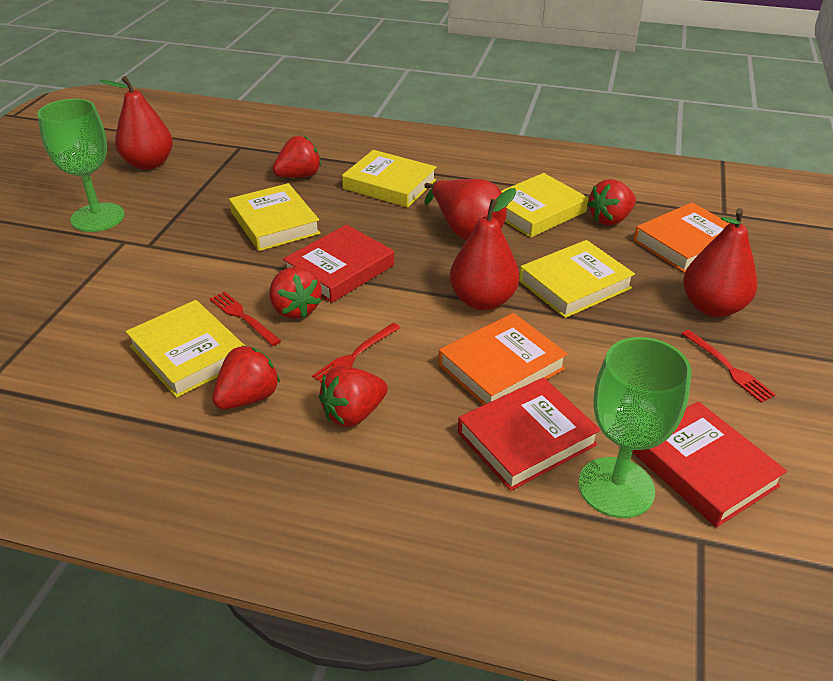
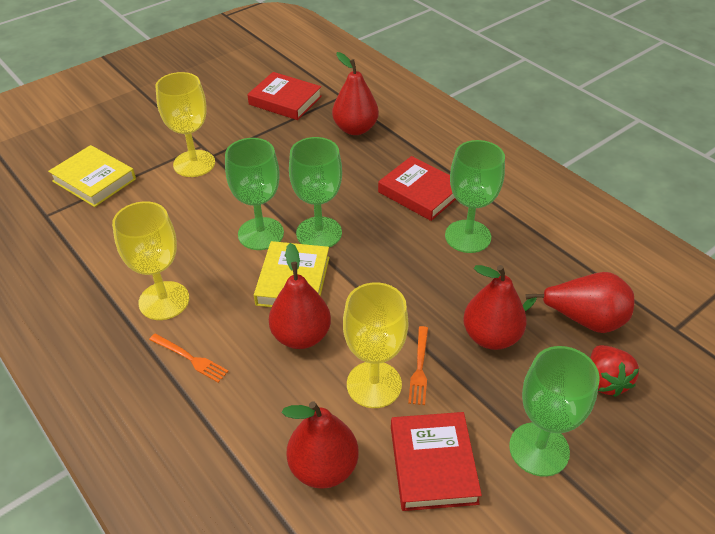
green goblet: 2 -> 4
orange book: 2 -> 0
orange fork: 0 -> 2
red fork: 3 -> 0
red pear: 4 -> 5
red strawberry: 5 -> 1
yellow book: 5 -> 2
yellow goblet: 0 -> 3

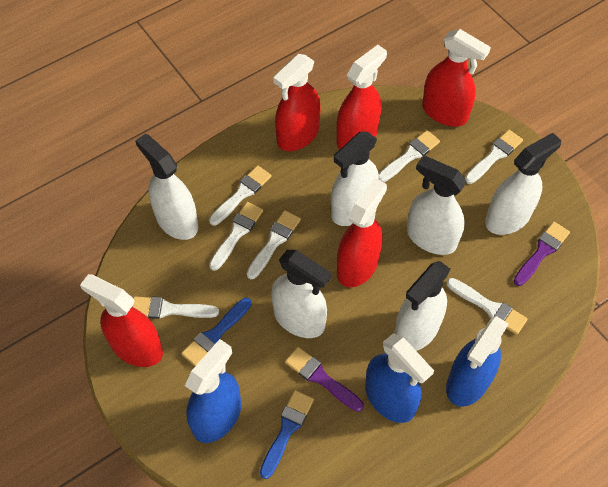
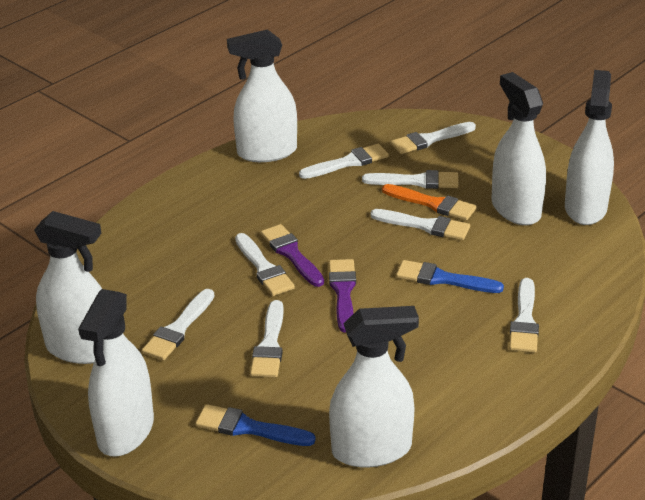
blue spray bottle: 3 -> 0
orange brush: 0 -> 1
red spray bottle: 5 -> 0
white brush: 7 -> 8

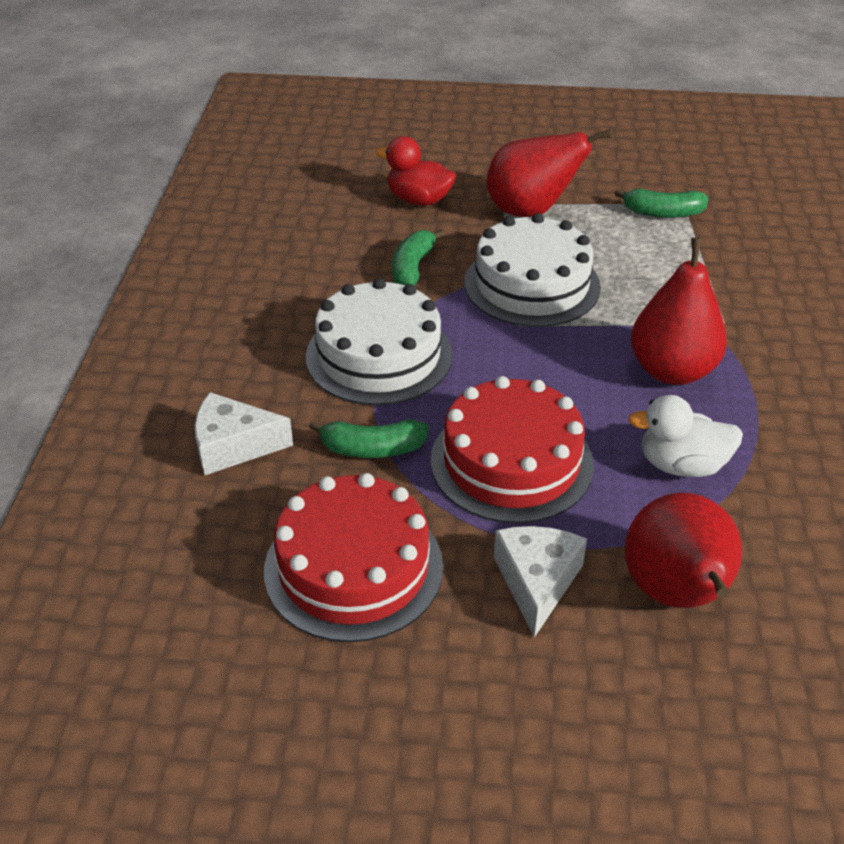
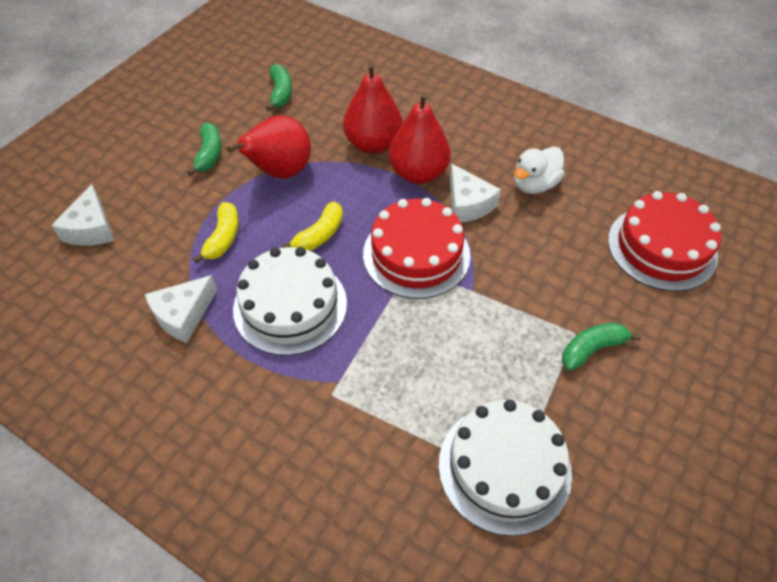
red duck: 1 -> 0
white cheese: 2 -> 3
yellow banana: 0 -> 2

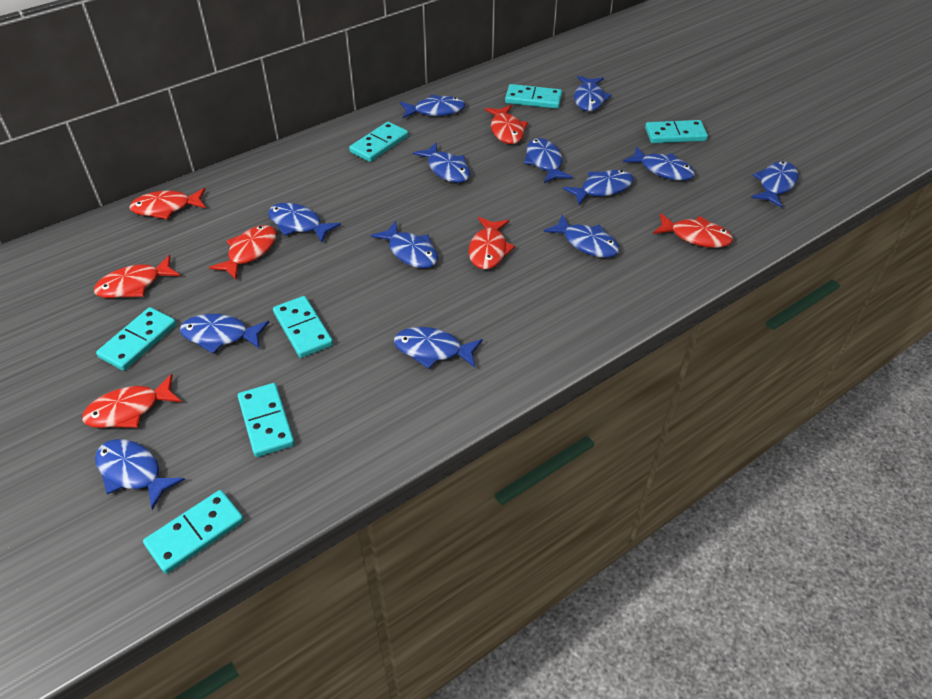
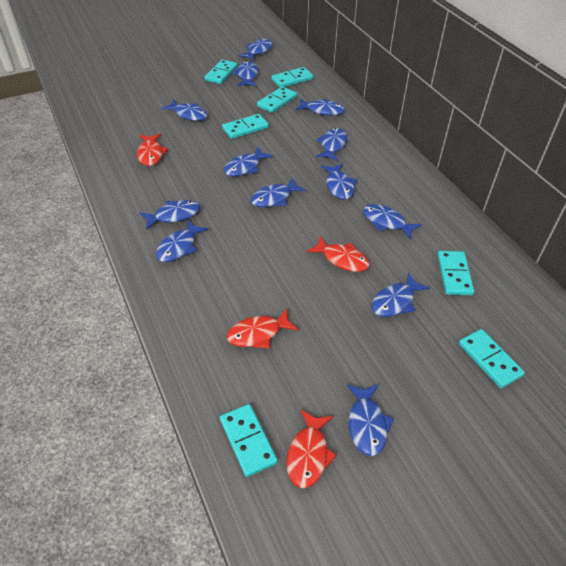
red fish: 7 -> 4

----------

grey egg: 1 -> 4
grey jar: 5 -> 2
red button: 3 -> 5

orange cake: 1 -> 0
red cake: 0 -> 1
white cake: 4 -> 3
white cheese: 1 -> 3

----------

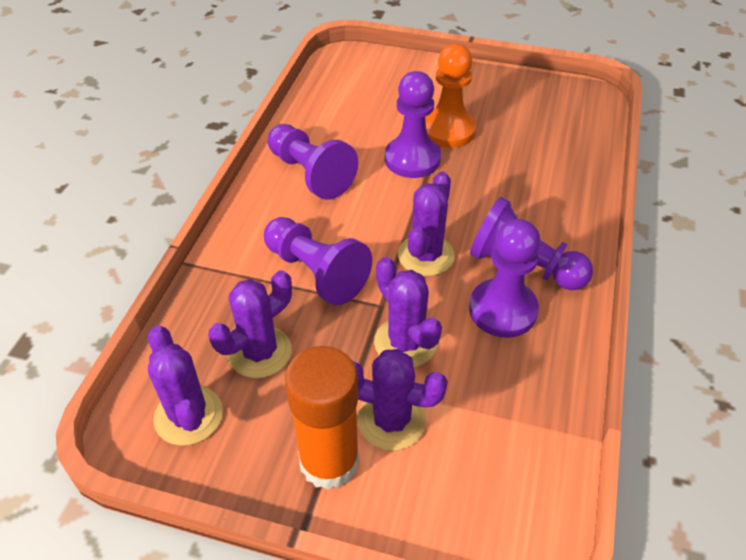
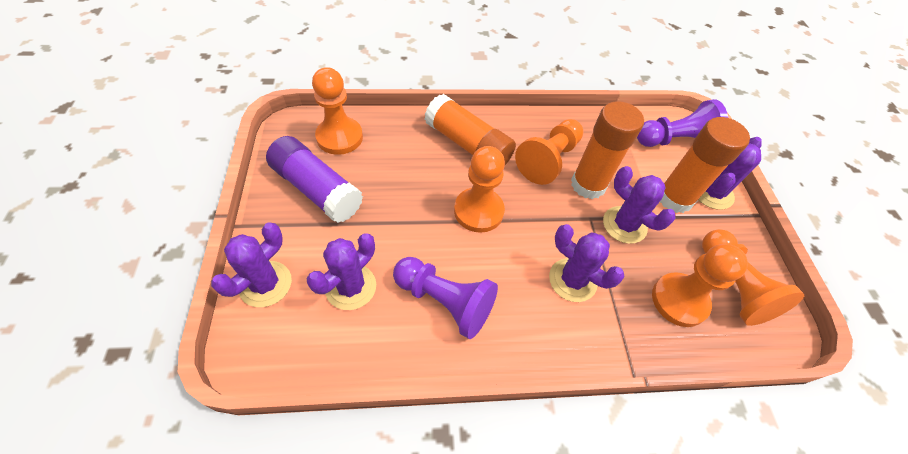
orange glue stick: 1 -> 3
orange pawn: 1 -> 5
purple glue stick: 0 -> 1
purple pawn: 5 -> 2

----------

REQUIREMENT: An exact copy is needed of the stretch above that opens with the line containing "red duck: 1 -> 0" and closes with the line containing "red fish: 7 -> 4"; the pictures are not part of it.

EXERCISE RESPONSE:
red duck: 1 -> 0
white cheese: 2 -> 3
yellow banana: 0 -> 2

red fish: 7 -> 4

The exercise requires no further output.